EXERCISE GOAL: Copy exactly the stretch of data below from the line with "SD1: SD-SPI -> TF-card" through the line with "TEMP2 pin OUT: A0 -> A1", including both of those lines.

(Beginning of GIVEN RECORDS)

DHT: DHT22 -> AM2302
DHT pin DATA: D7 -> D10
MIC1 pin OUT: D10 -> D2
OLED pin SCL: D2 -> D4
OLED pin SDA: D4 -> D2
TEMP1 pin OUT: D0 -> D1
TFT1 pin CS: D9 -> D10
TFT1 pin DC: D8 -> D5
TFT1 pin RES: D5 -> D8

(End of GIVEN RECORDS)
(Beginning of GIVEN RECORDS)

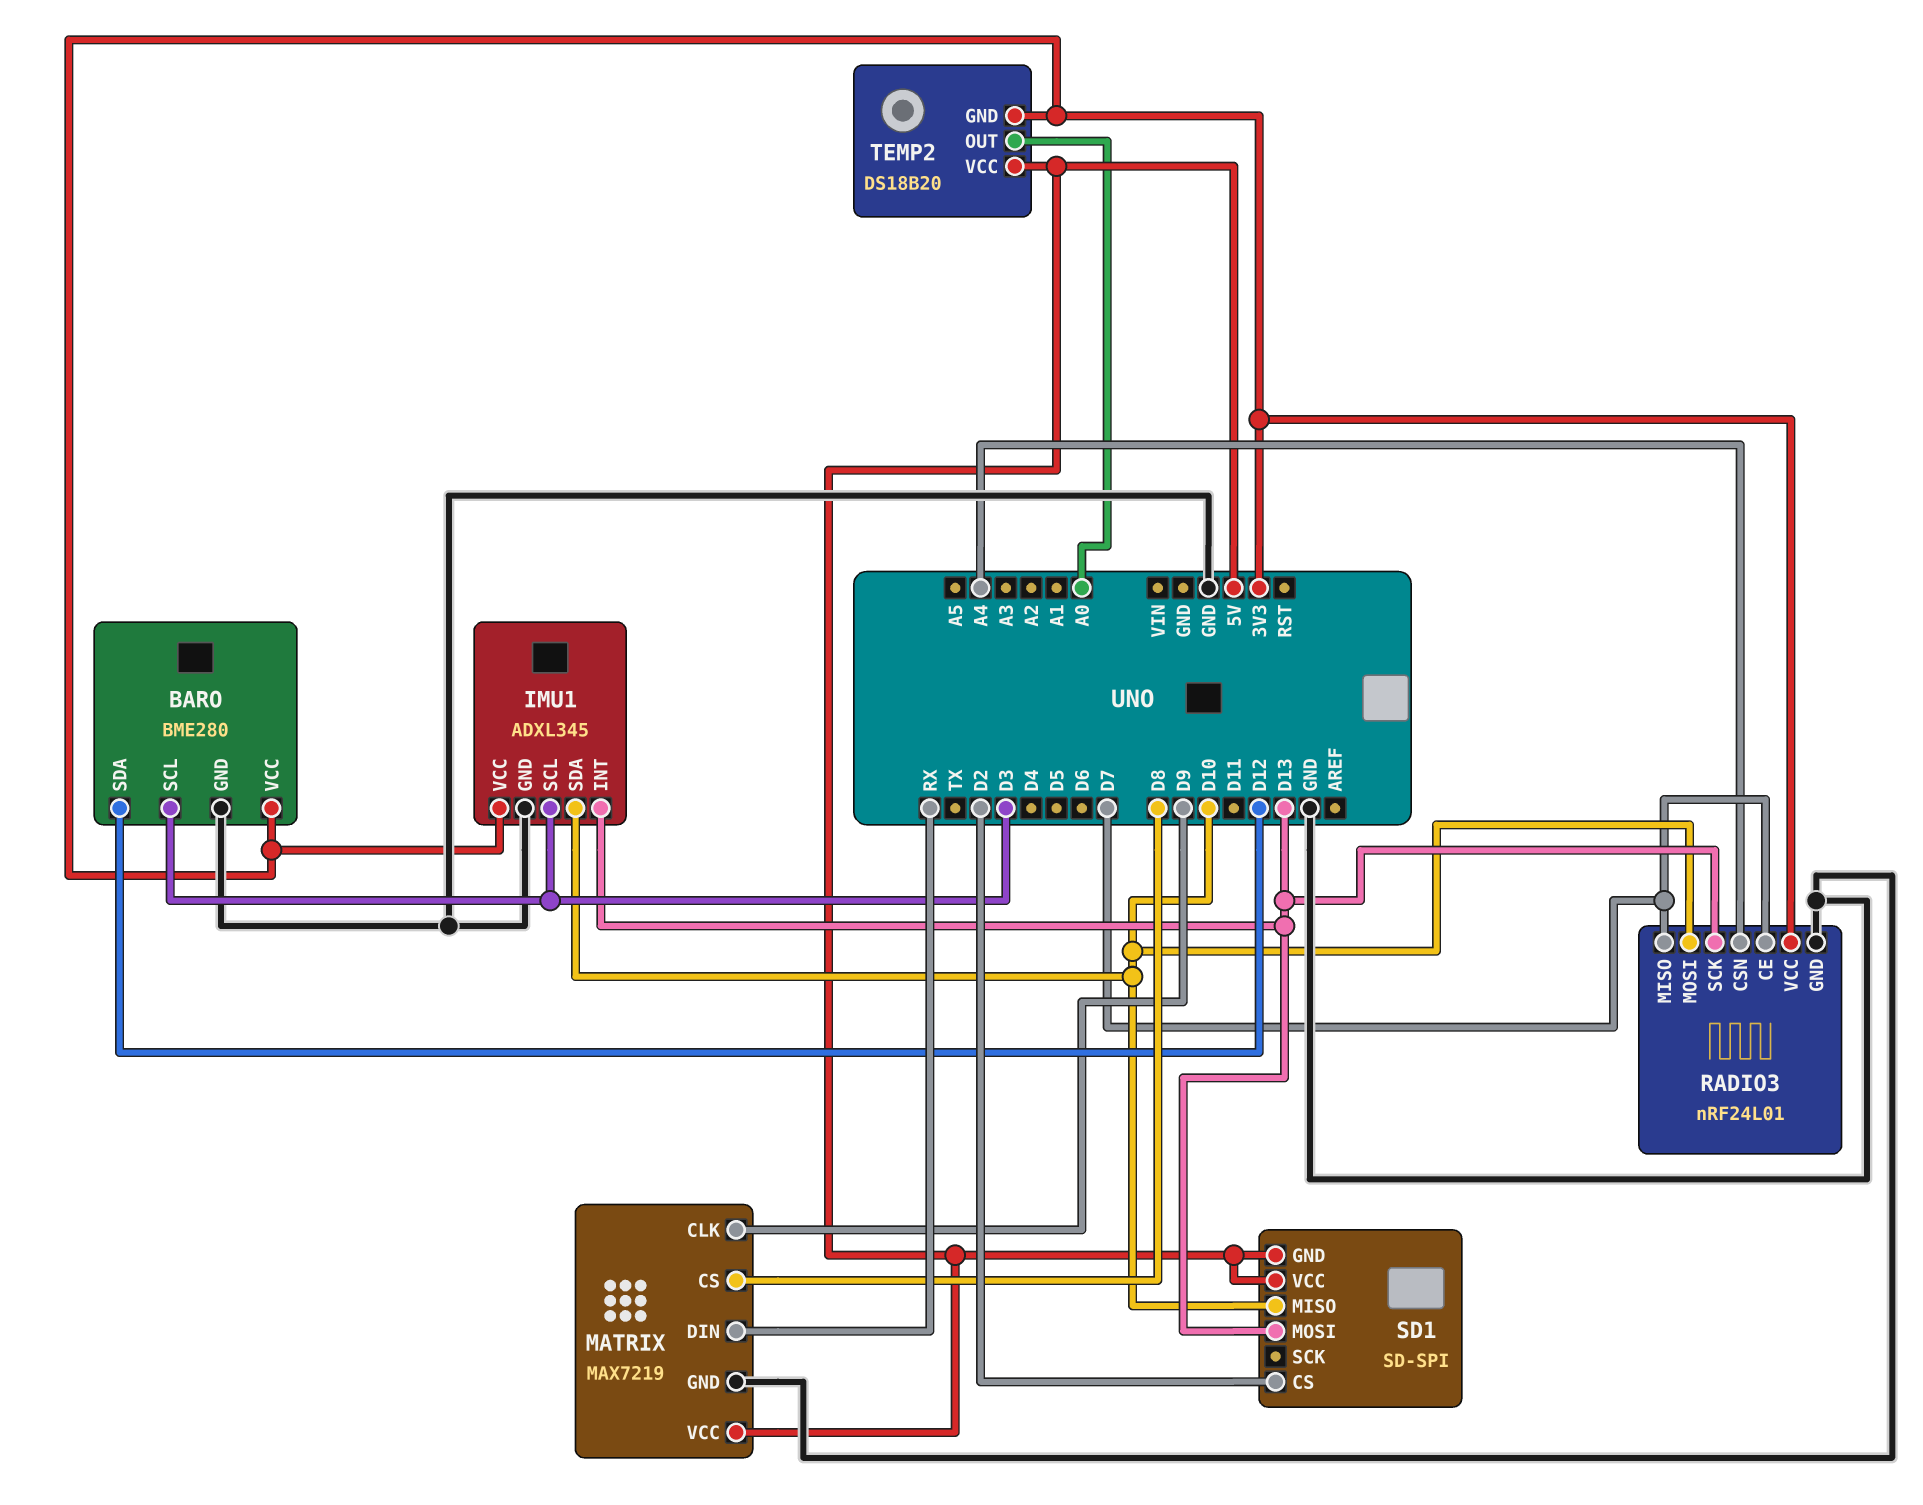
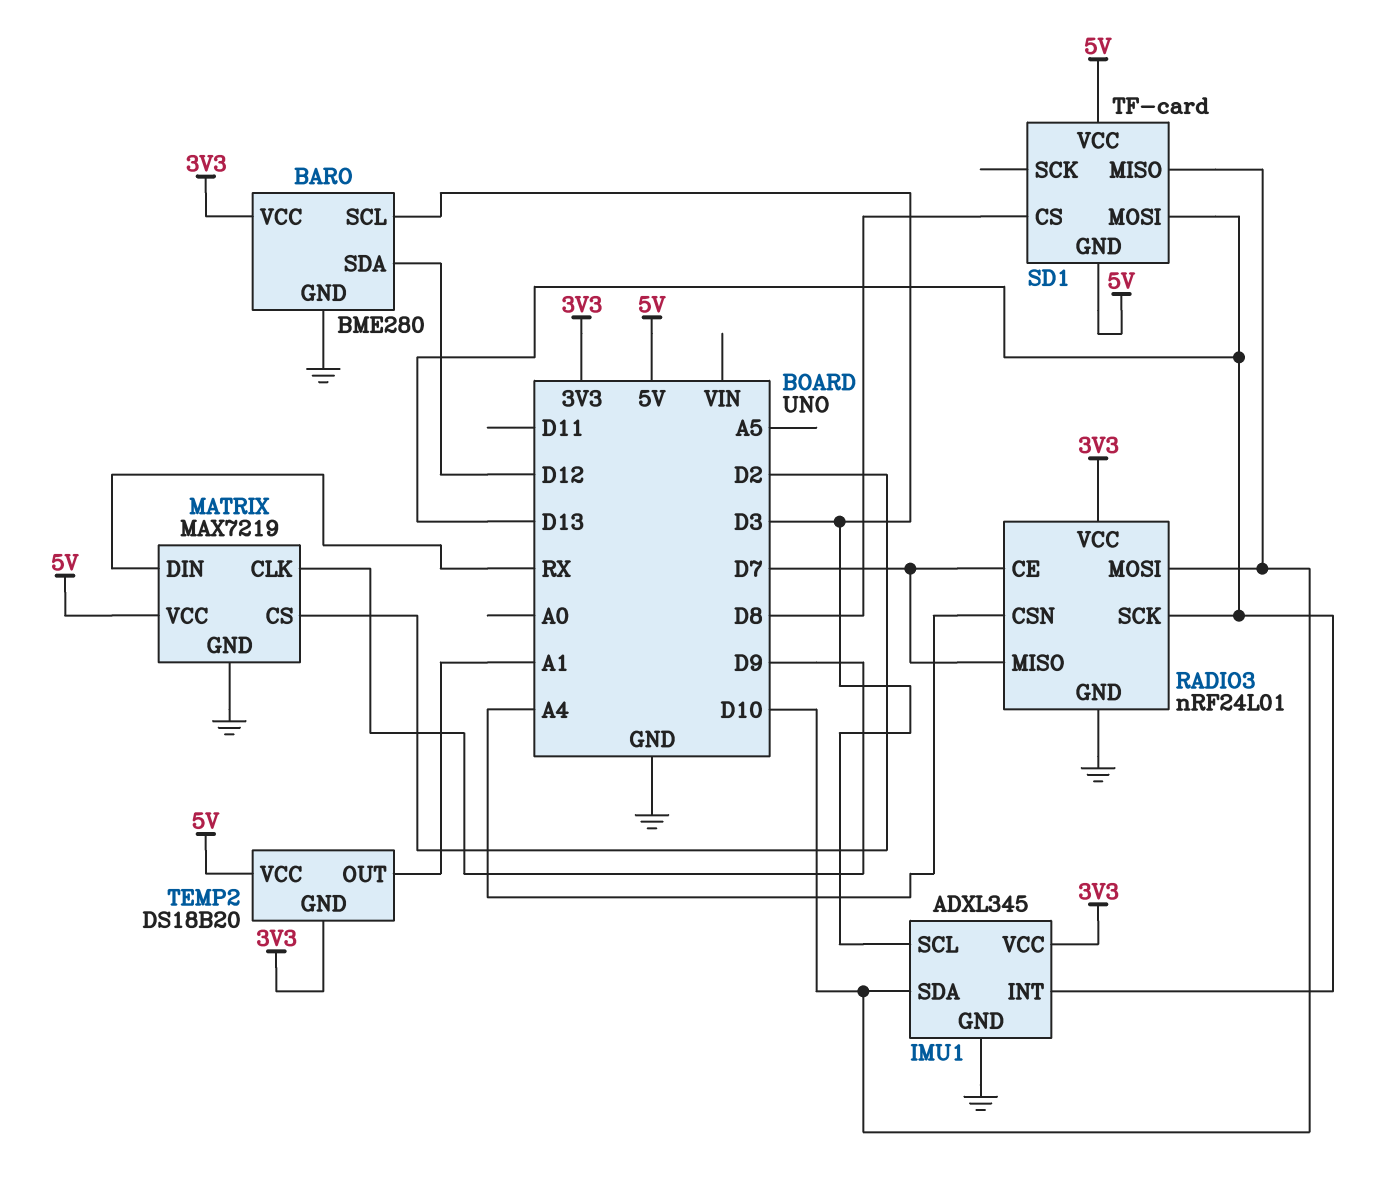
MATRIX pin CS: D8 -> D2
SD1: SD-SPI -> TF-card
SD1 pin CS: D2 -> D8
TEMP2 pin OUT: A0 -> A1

(End of GIVEN RECORDS)

TASK ANSWER:
SD1: SD-SPI -> TF-card
SD1 pin CS: D2 -> D8
TEMP2 pin OUT: A0 -> A1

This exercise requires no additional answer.